Work order: Among the records below, find the line that has "pink semicircle: (88, 141)"; from there, give the lines again exactly, and stop after the line that has "red triangle: (152, 140)".

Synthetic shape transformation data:
* * * * * * *

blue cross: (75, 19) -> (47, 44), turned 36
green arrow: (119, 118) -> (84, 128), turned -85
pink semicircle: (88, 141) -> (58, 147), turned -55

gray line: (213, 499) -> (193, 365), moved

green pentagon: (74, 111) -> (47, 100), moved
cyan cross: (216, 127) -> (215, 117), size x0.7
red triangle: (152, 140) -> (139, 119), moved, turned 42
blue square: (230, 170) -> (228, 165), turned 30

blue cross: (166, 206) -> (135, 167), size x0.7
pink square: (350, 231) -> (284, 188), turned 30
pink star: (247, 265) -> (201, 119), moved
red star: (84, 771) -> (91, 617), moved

* * * * * * *

Output for this exercise:
pink semicircle: (88, 141) -> (58, 147), turned -55

gray line: (213, 499) -> (193, 365), moved

green pentagon: (74, 111) -> (47, 100), moved
cyan cross: (216, 127) -> (215, 117), size x0.7
red triangle: (152, 140) -> (139, 119), moved, turned 42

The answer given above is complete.